_ASSIGNMENT:_ Produce exactly the lines from the one holding "blue pentagon: (139, 218)" through the last line of the data below, with every picture left out.

===== EXERCISE DATA =====

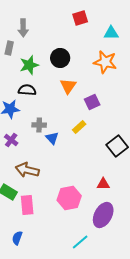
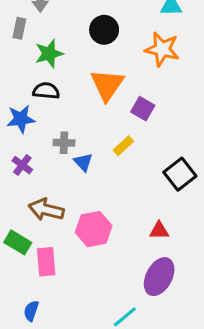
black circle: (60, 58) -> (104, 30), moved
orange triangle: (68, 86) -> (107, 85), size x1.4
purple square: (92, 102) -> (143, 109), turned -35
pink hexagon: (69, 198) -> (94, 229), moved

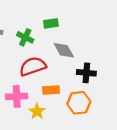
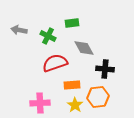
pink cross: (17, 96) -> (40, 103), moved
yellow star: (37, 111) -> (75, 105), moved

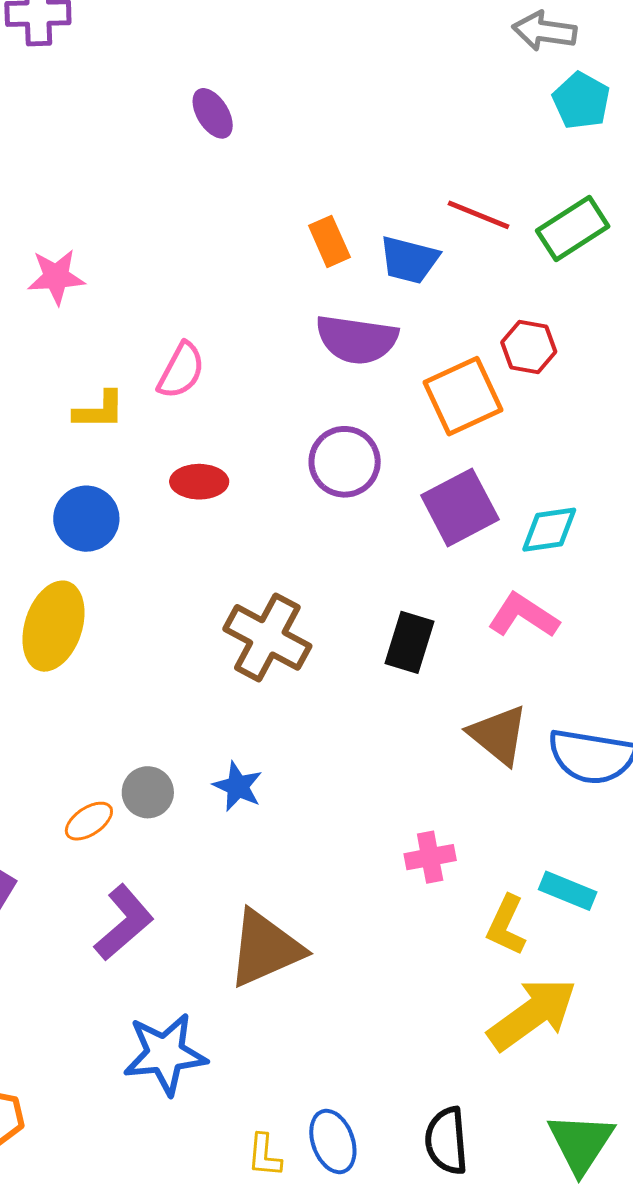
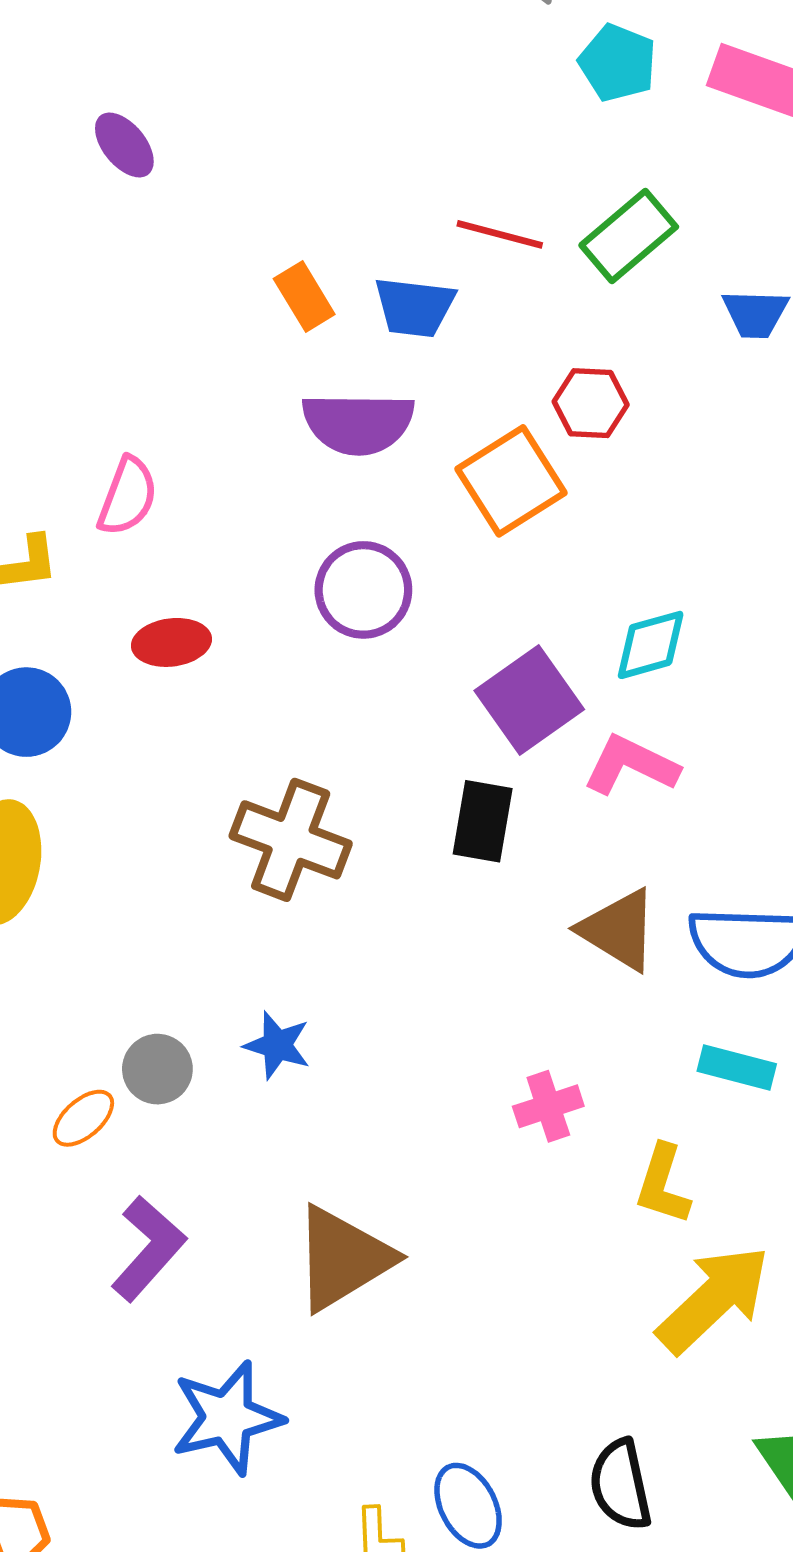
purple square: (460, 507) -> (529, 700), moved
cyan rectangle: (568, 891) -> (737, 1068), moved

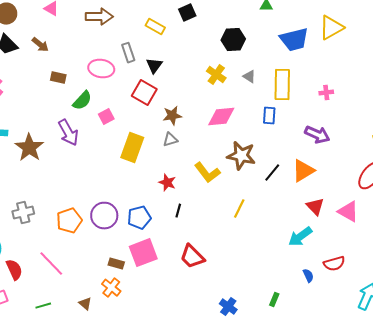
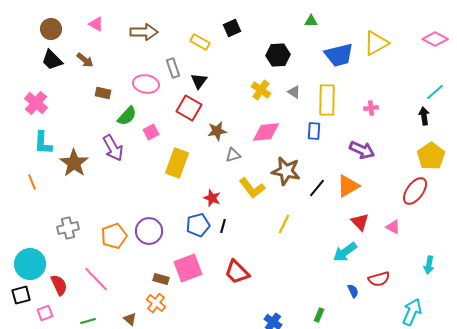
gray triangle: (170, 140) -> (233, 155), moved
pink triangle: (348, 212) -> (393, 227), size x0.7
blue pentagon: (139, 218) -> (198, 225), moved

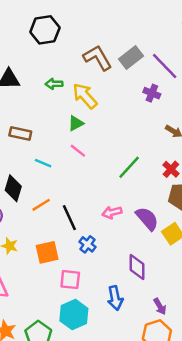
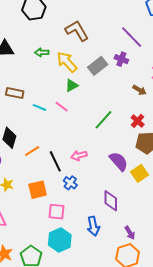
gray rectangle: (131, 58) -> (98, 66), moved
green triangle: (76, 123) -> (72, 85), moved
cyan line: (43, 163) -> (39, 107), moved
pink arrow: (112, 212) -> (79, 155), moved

=====

_TASK SOLUTION:_
blue pentagon: (139, 218) -> (198, 225), moved

gray rectangle: (131, 58) -> (98, 66), moved
green triangle: (76, 123) -> (72, 85), moved
cyan line: (43, 163) -> (39, 107), moved
pink arrow: (112, 212) -> (79, 155), moved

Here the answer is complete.